**DIRECTIONS**
Only the lines of the listing below that run from the line with "white brick B9:B10" through the line with "none -> yellow brick E9:F9 level 1" are to be set down, word for word. Pictures stay out.
BEGIN EXERCISE MATERIALS
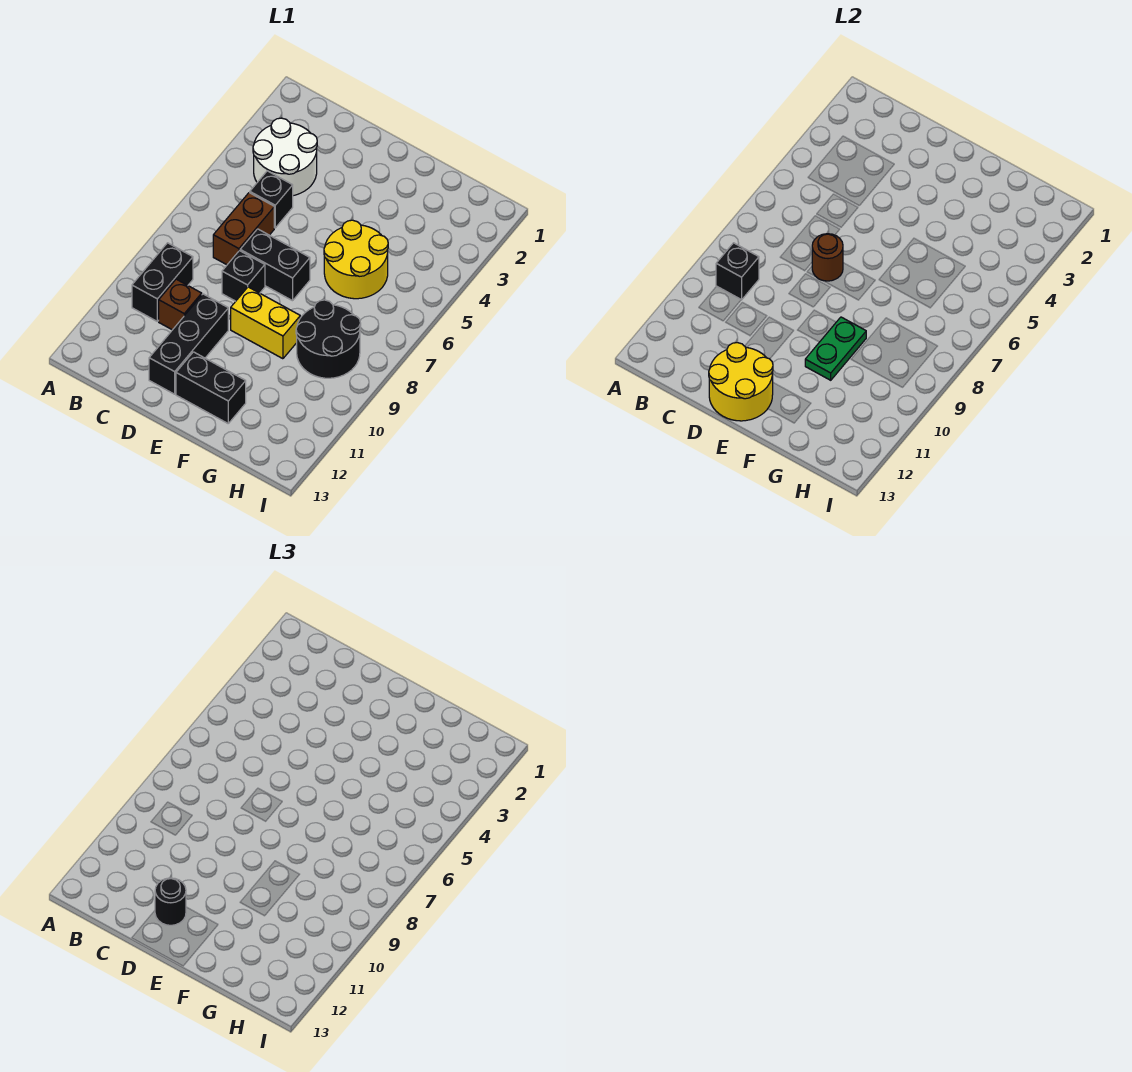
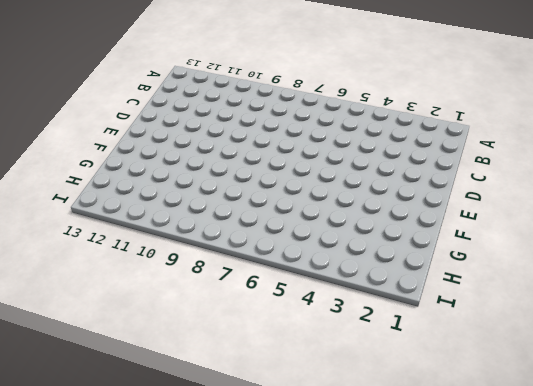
none -> white round brick B3:C4 level 1
none -> black brick B9:B10 level 1
none -> black brick C5 level 1

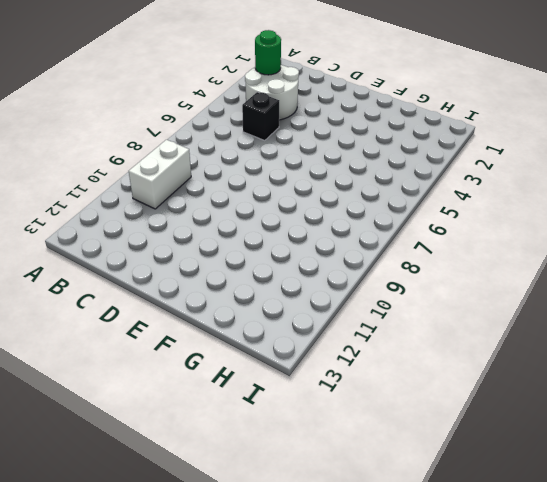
green round brick B3 level 2 -> none
white brick B9:B10 level 1 -> black brick B9:B10 level 1
none -> brown brick C6:C7 level 1
none -> brown brick C10 level 1
none -> black brick D7:E7 level 1

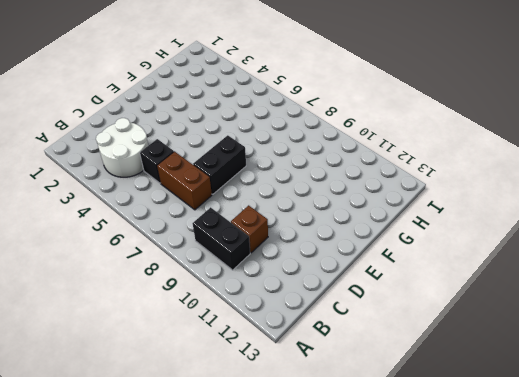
none -> black brick D8 level 1
none -> black brick D10:D12 level 1
none -> yellow brick E9:F9 level 1

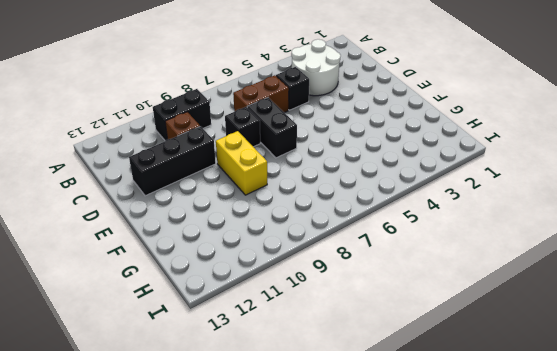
none -> black brick E12:F12 level 1
none -> yellow round brick F5:G6 level 1
none -> black round brick G8:H9 level 1

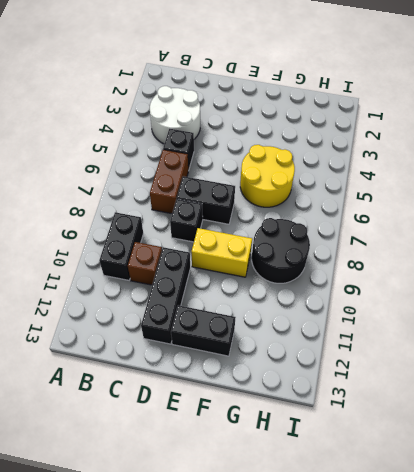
none -> black brick B9 level 2
none -> brown round brick D7 level 2
none -> yellow round brick D12:E13 level 2

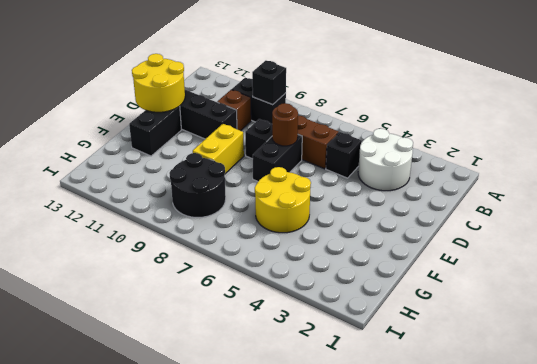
none -> green plate F9:F10 level 2
none -> black round brick D12 level 3

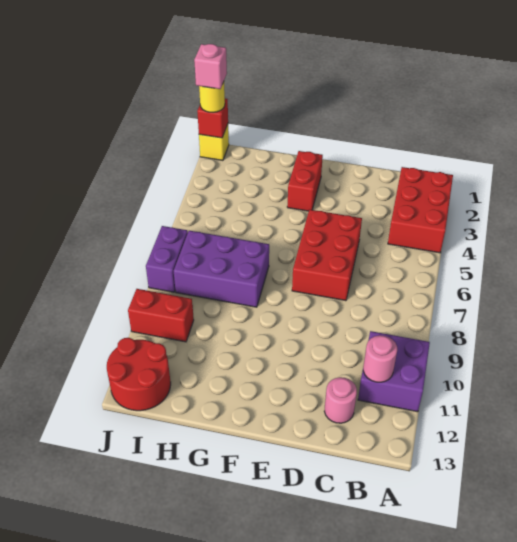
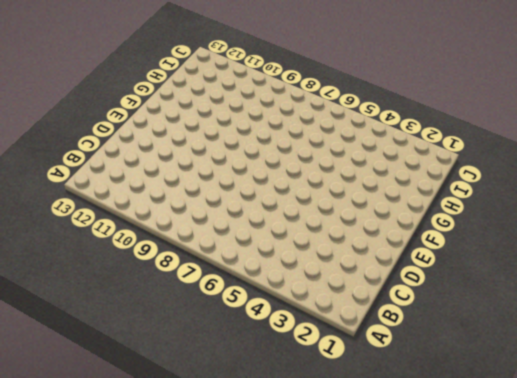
none -> red brick A2:B4 level 1
none -> purple brick A10:B11 level 1
none -> pink round brick C12 level 1

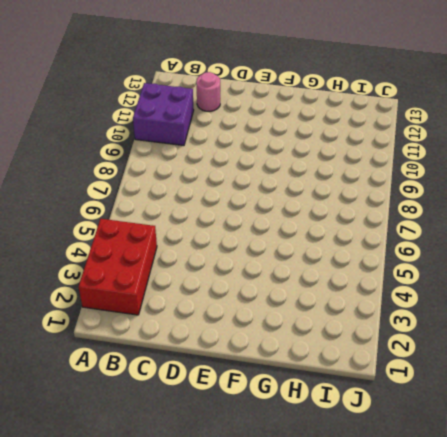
none -> red brick D5:E7 level 1
none -> red brick F2:F3 level 1
none -> purple brick G7:I8 level 1

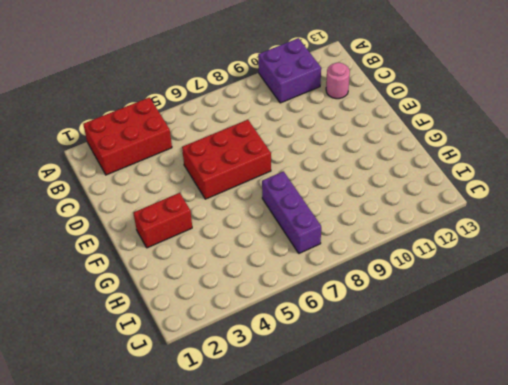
purple brick G7:I7 level 1 -> purple brick G7:I8 level 1
none -> red brick I10:J10 level 1
none -> red round brick I12:J13 level 1
none -> yellow brick J1 level 1

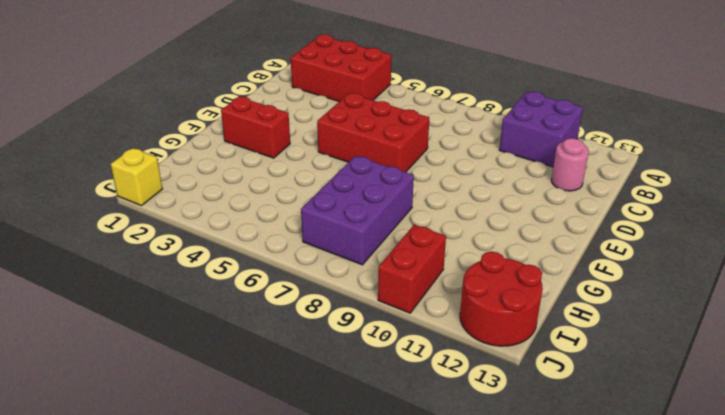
none -> purple brick J7:J8 level 1
none -> pink round brick B11 level 2
none -> red brick J1 level 2

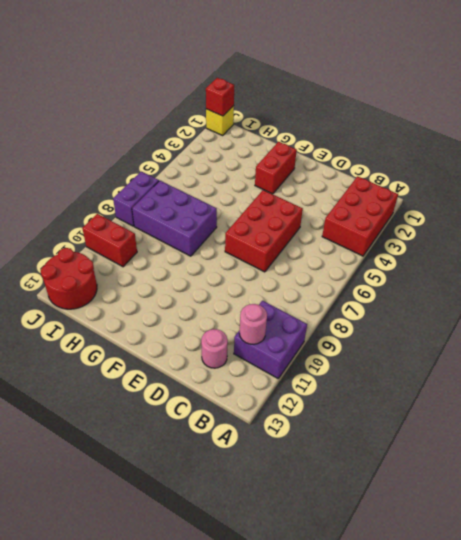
none -> yellow round brick J1 level 3
none -> pink brick J1 level 4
END EXERCISE MATERIALS
**SOLUTION FOR THIS PROBLEM**
white brick B9:B10 level 1 -> black brick B9:B10 level 1
none -> brown brick C6:C7 level 1
none -> brown brick C10 level 1
none -> black brick D7:E7 level 1

none -> black brick D8 level 1
none -> black brick D10:D12 level 1
none -> yellow brick E9:F9 level 1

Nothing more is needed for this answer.